* **What to do**: From the entries below, gather each line containing the word "minus".

########################################

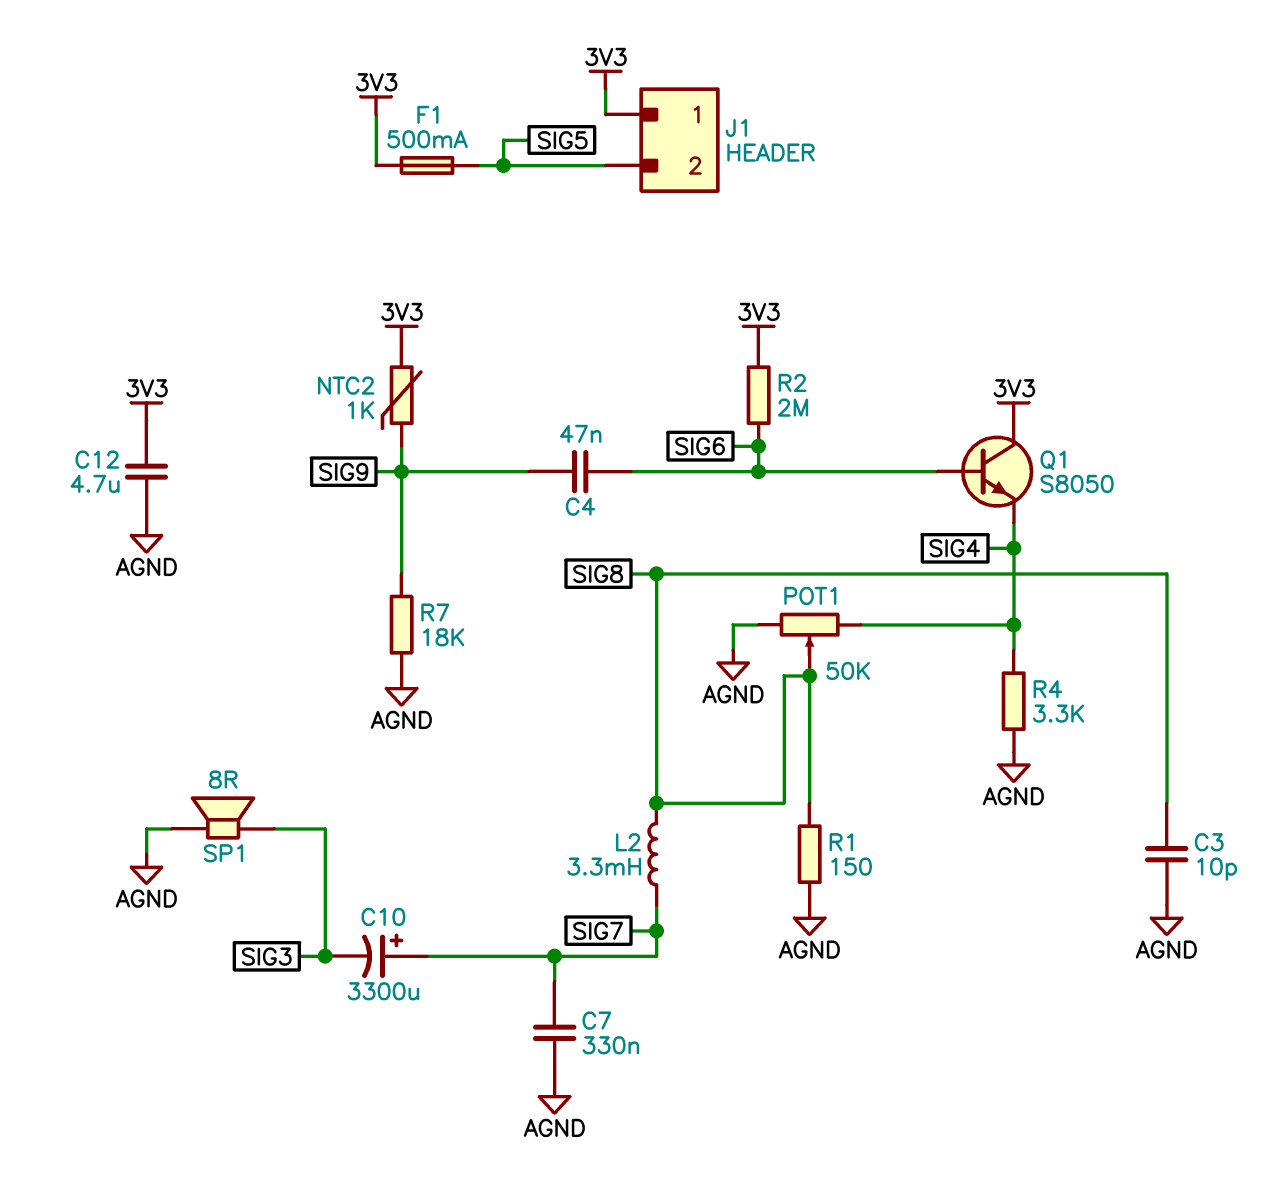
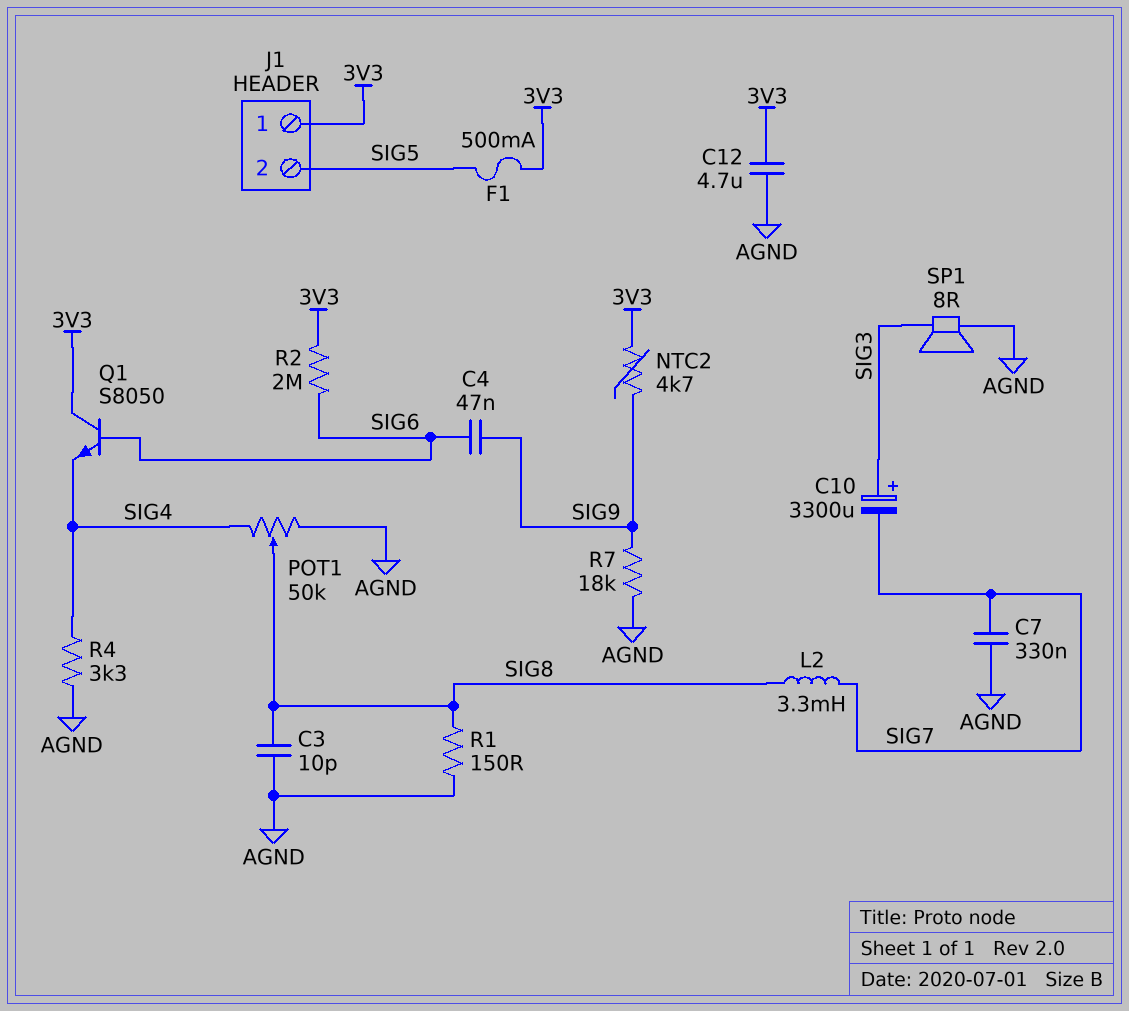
C10: 3300uF (plus SIG7, minus SIG3) -> 3300uF (plus SIG3, minus SIG7)
NTC2: 1k (3V3, SIG9) -> 4.7k (3V3, SIG9)

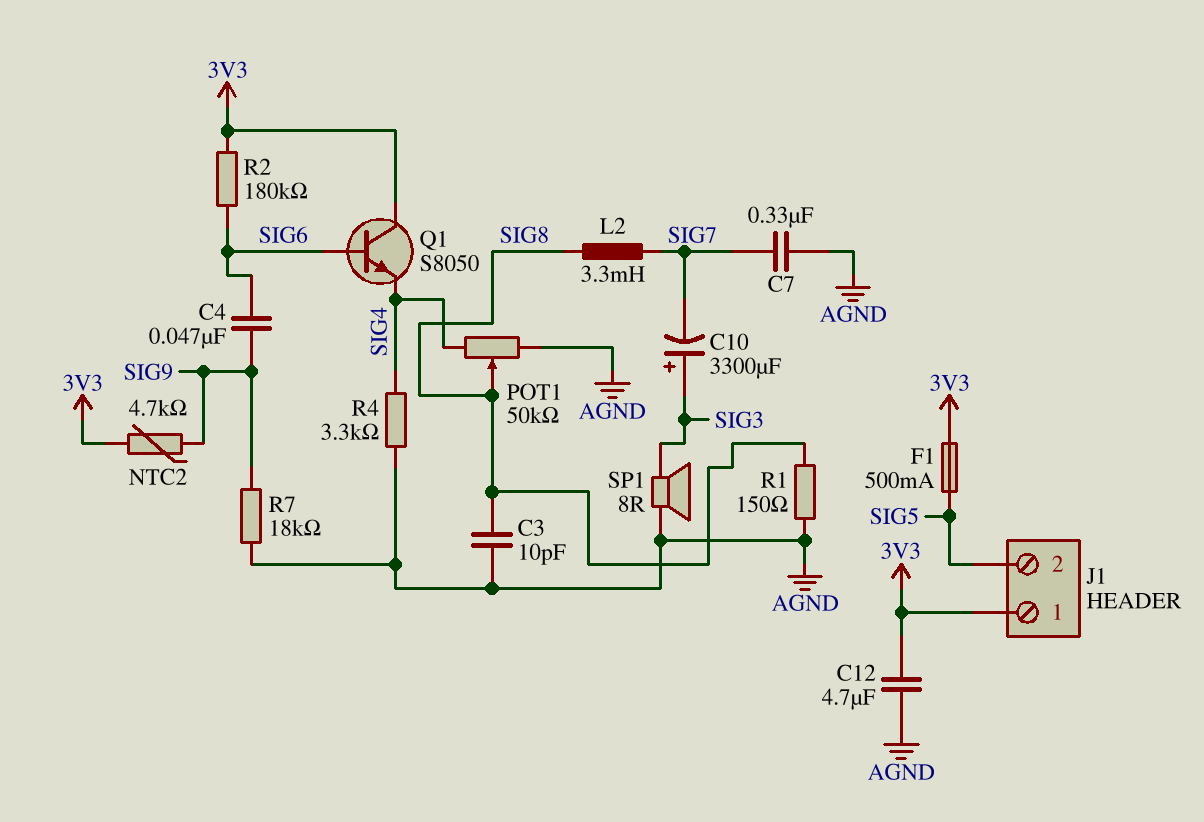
R2: 2M (3V3, SIG6) -> 180k (3V3, SIG6)

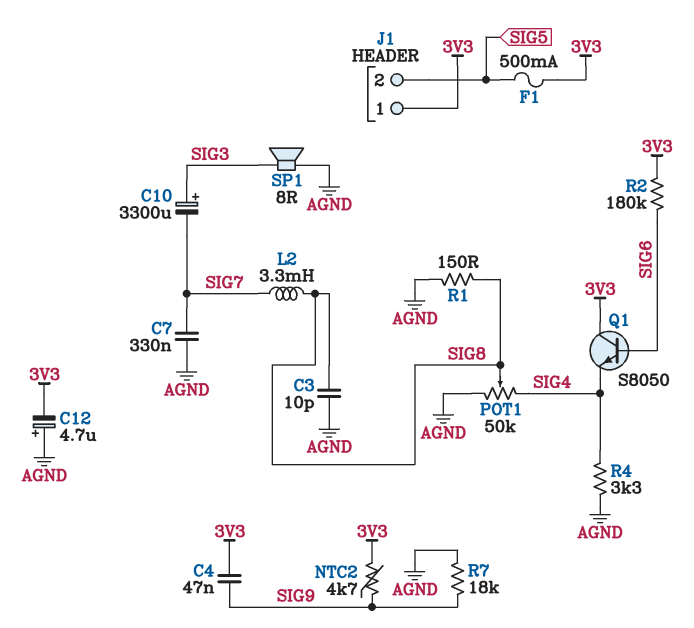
C4: 47nF (SIG6, SIG9) -> 47nF (3V3, SIG9)
C12: 4.7uF (3V3, AGND) -> 4.7uF (plus AGND, minus 3V3)

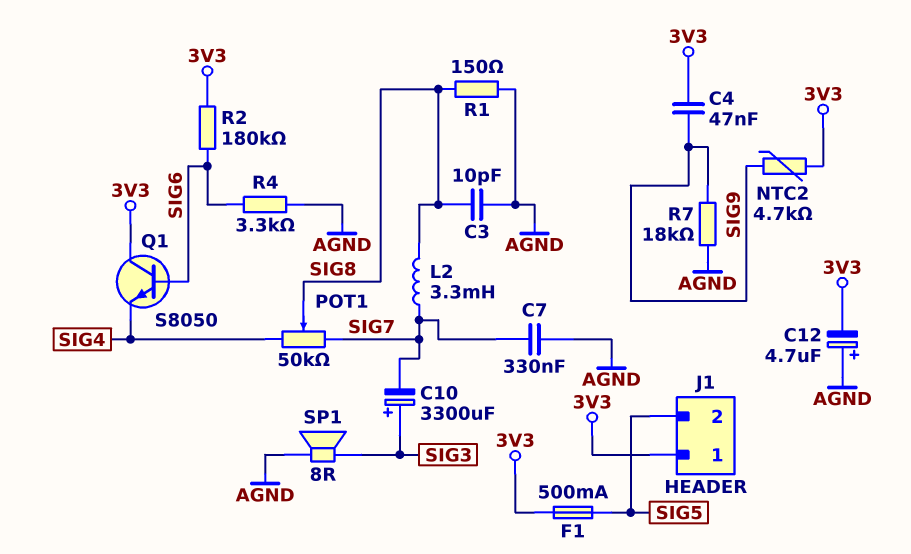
POT1: 50k (AGND, SIG4, wiper SIG8) -> 50k (SIG4, SIG7, wiper SIG8)
R4: 3.3k (AGND, SIG4) -> 3.3k (AGND, SIG6)

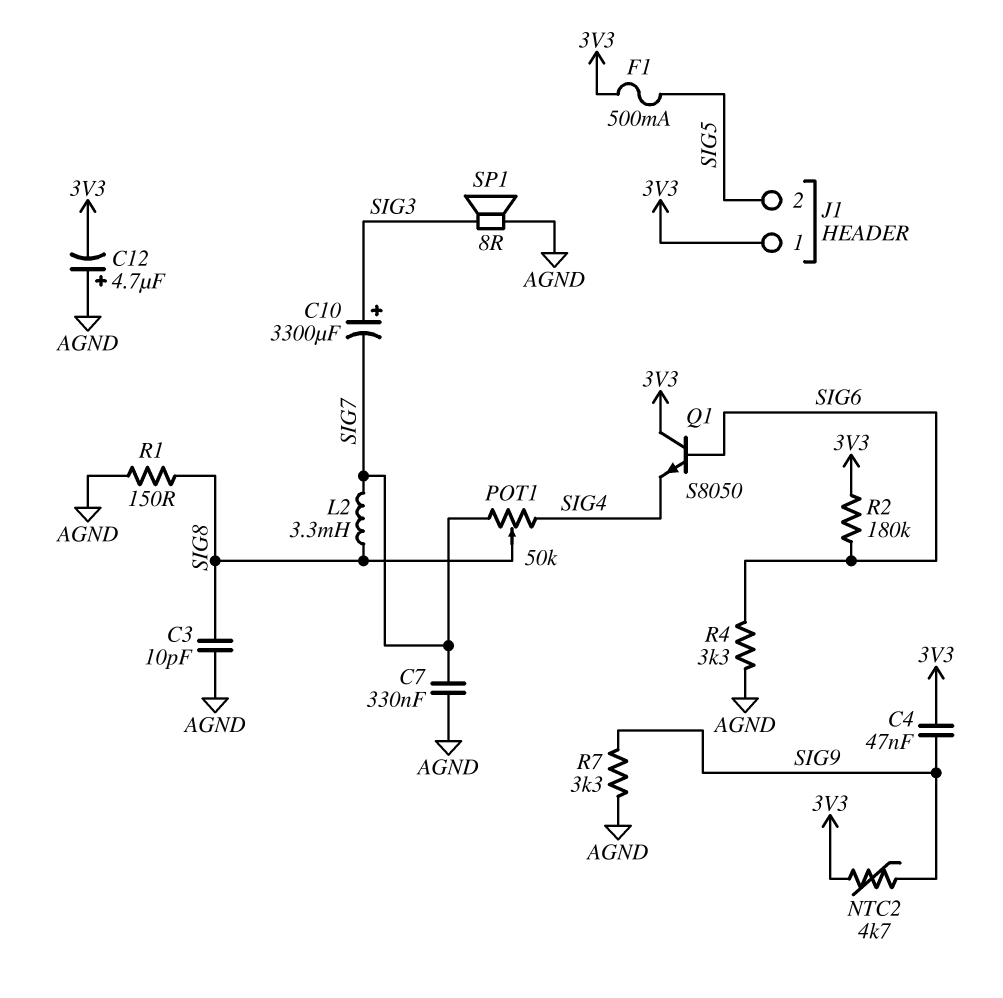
R7: 18k (AGND, SIG9) -> 3.3k (AGND, SIG9)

########################################

* **Written answer**:
C10: 3300uF (plus SIG7, minus SIG3) -> 3300uF (plus SIG3, minus SIG7)
C12: 4.7uF (3V3, AGND) -> 4.7uF (plus AGND, minus 3V3)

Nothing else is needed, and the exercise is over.